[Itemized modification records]
☆ ☆ ☆ ☆

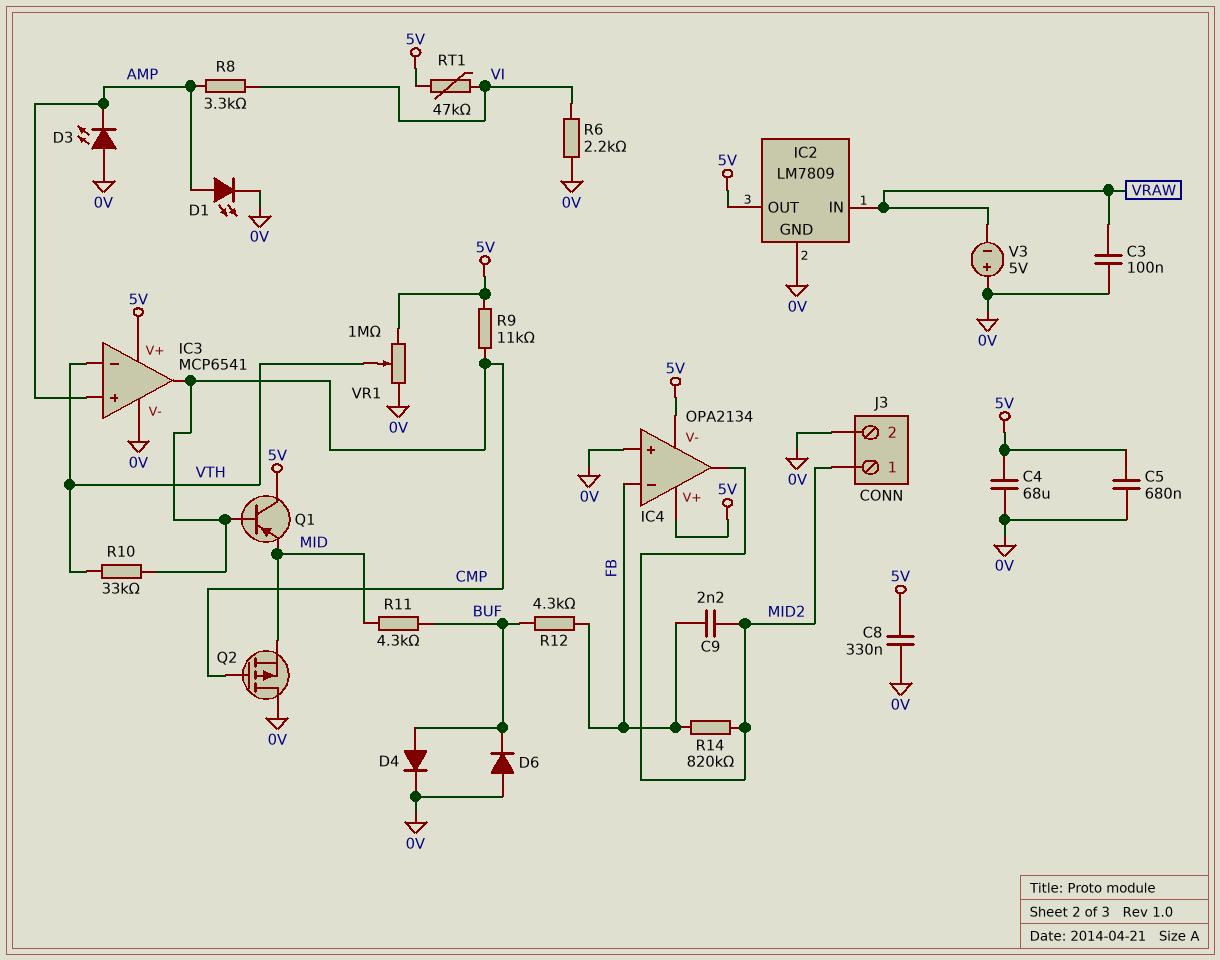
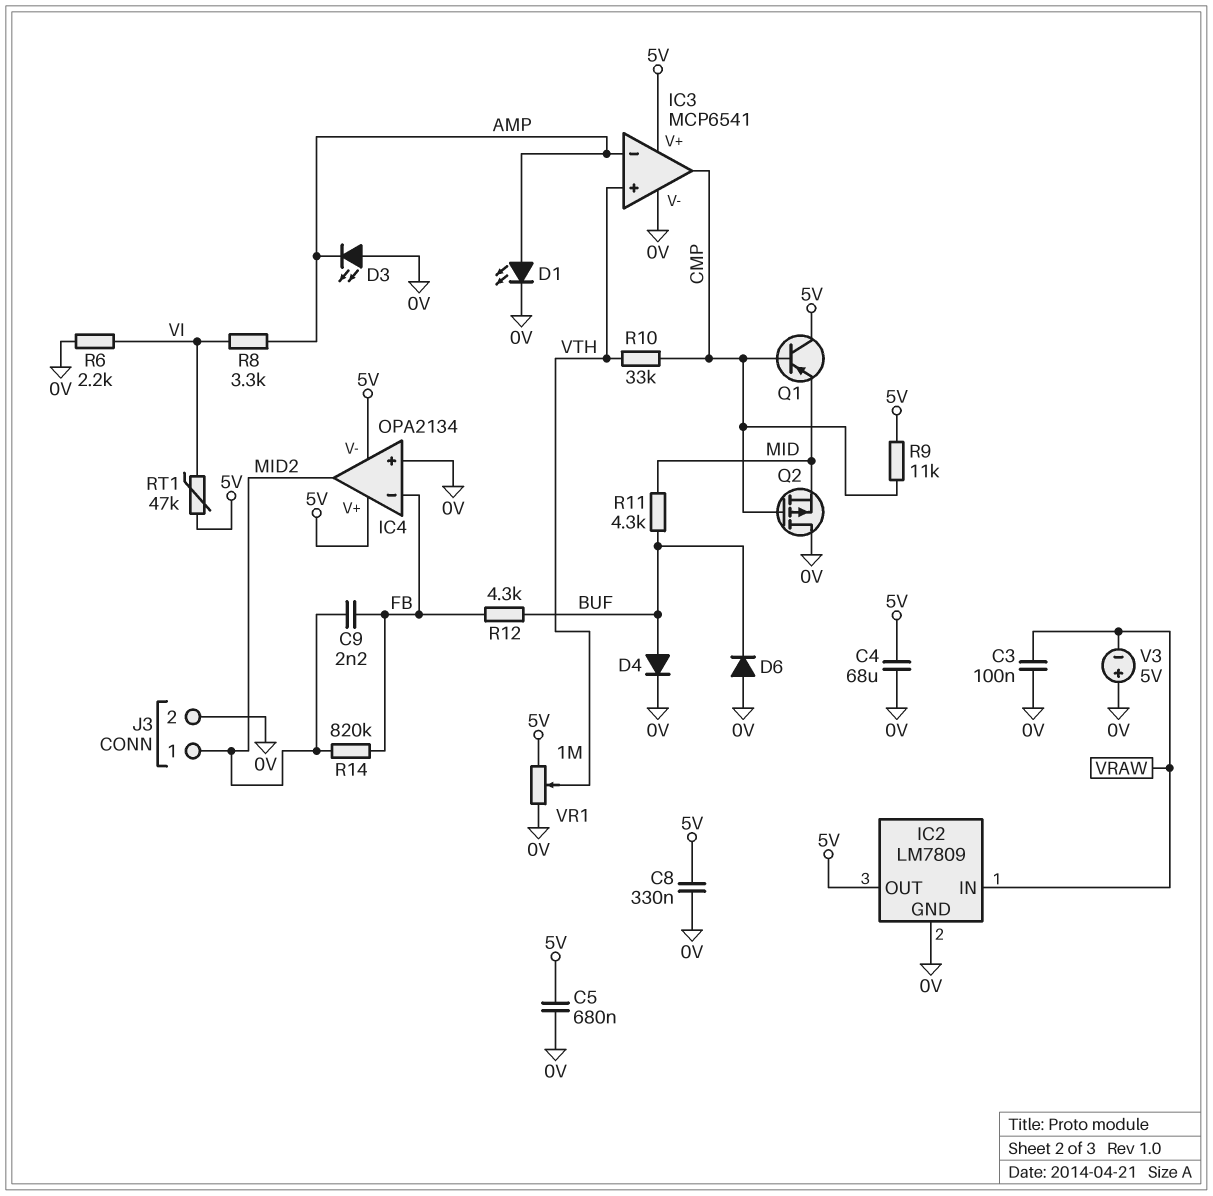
IC3 pin in+: AMP -> VTH
IC3 pin in-: VTH -> AMP

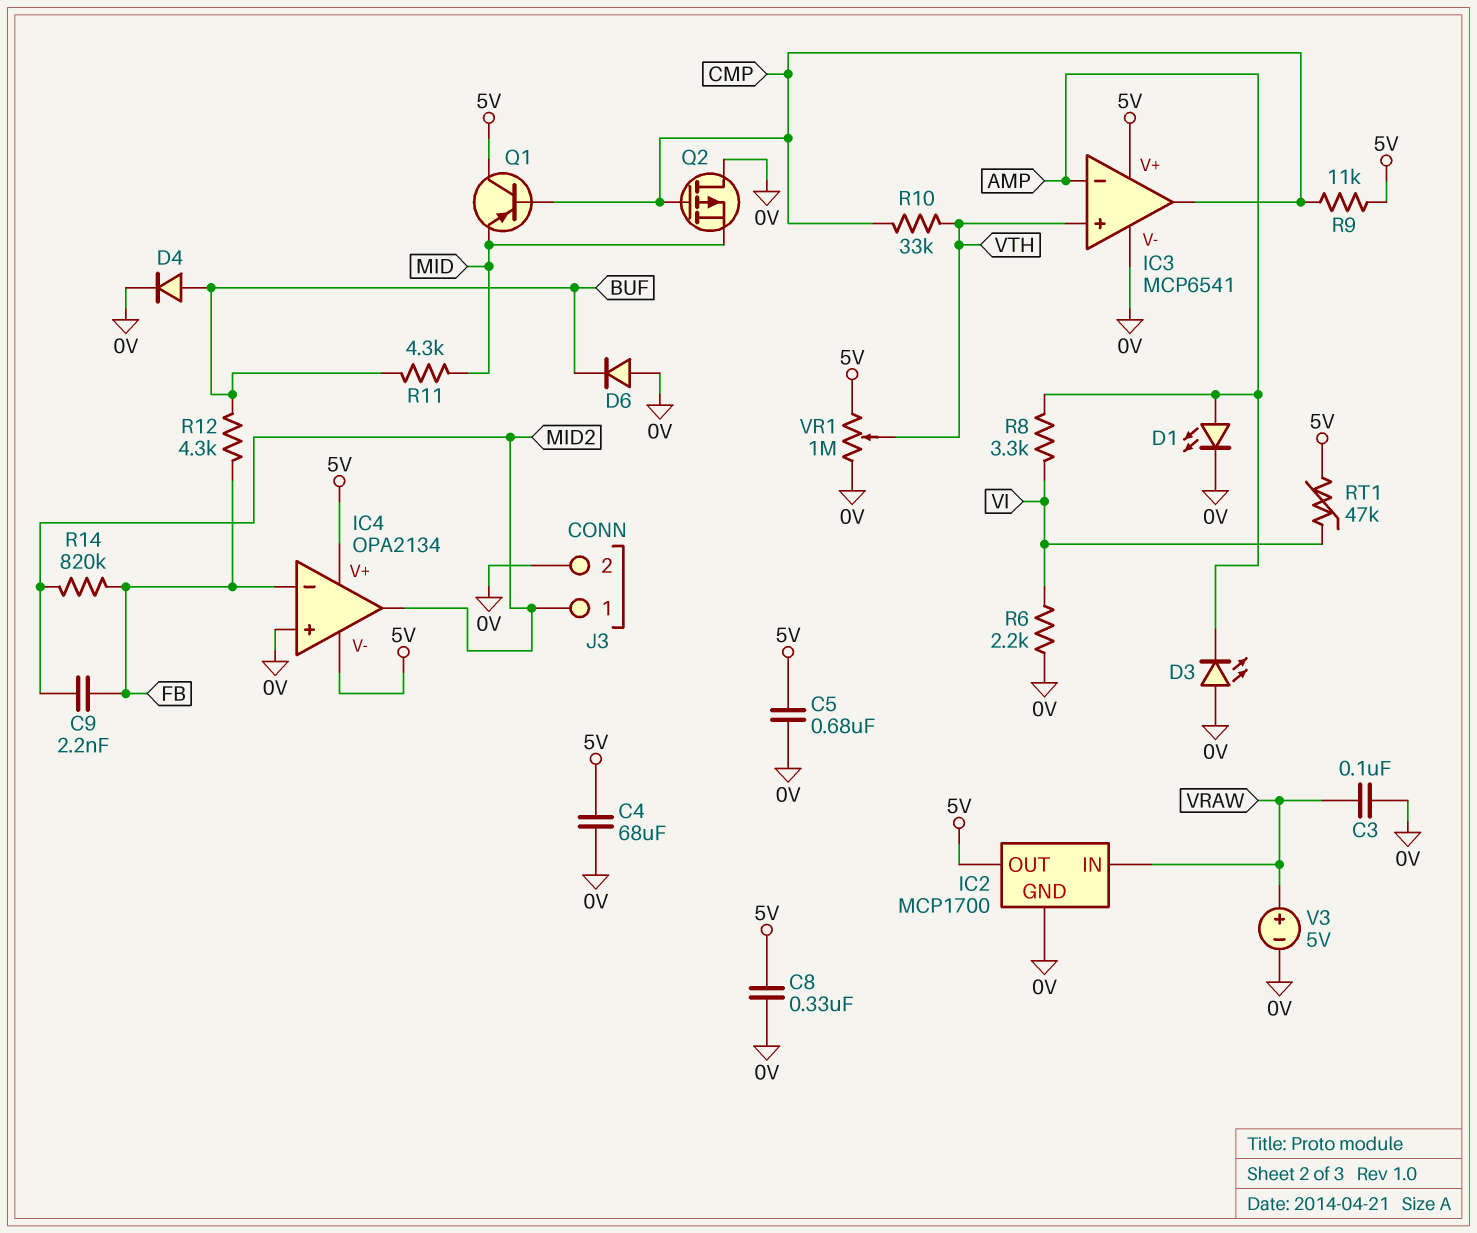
IC2: LM7809 -> MCP1700
V3: 5V (plus 0V, minus VRAW) -> 5V (plus VRAW, minus 0V)

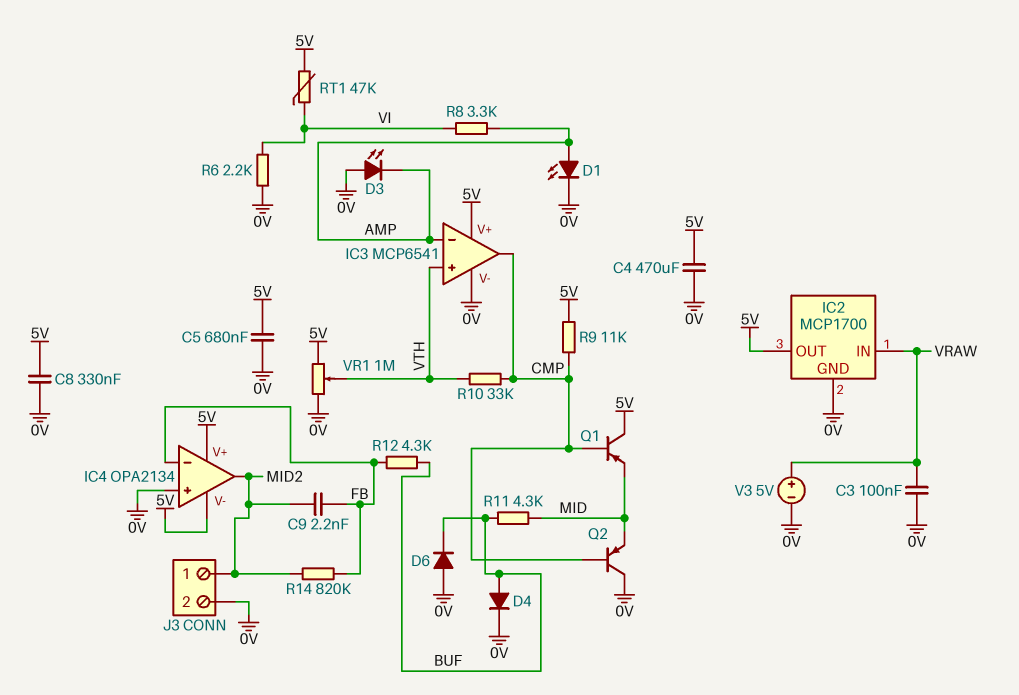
C4: 68uF (0V, 5V) -> 470uF (0V, 5V)
Q2: PMOS (G CMP, D 0V, S MID) -> PNP (B CMP, C 0V, E MID)

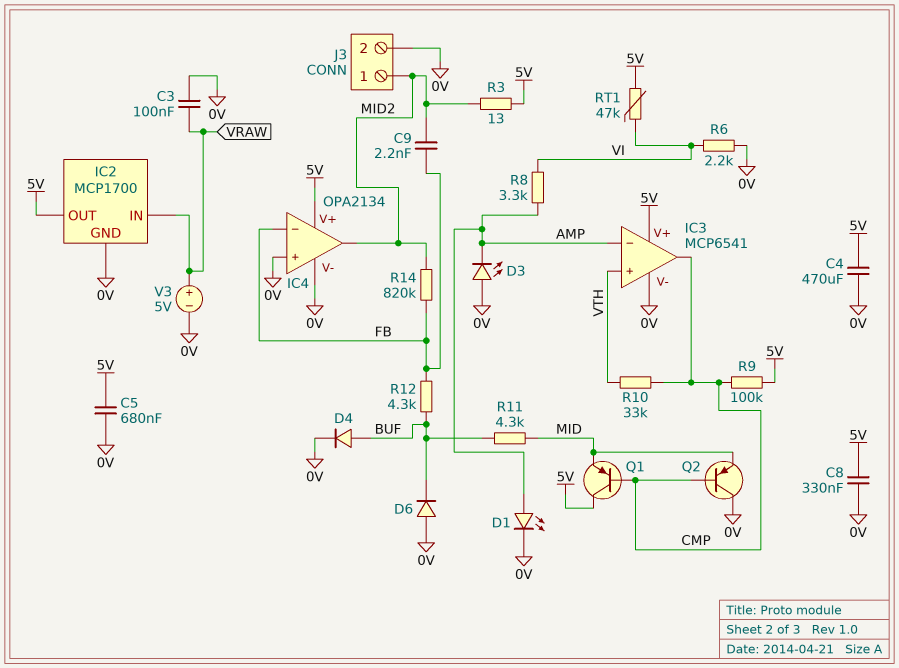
IC4 pin V-: 5V -> 0V
R3: none -> 13 (5V, MID2)
R9: 11k (5V, CMP) -> 100k (5V, CMP)
VR1: 1M (0V, 5V, wiper VTH) -> none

☆ ☆ ☆ ☆

- **Work instructions**
Repeat each line above exactly as it reads, omitting any pictures.

- **Exercise output**
IC3 pin in+: AMP -> VTH
IC3 pin in-: VTH -> AMP

IC2: LM7809 -> MCP1700
V3: 5V (plus 0V, minus VRAW) -> 5V (plus VRAW, minus 0V)

C4: 68uF (0V, 5V) -> 470uF (0V, 5V)
Q2: PMOS (G CMP, D 0V, S MID) -> PNP (B CMP, C 0V, E MID)

IC4 pin V-: 5V -> 0V
R3: none -> 13 (5V, MID2)
R9: 11k (5V, CMP) -> 100k (5V, CMP)
VR1: 1M (0V, 5V, wiper VTH) -> none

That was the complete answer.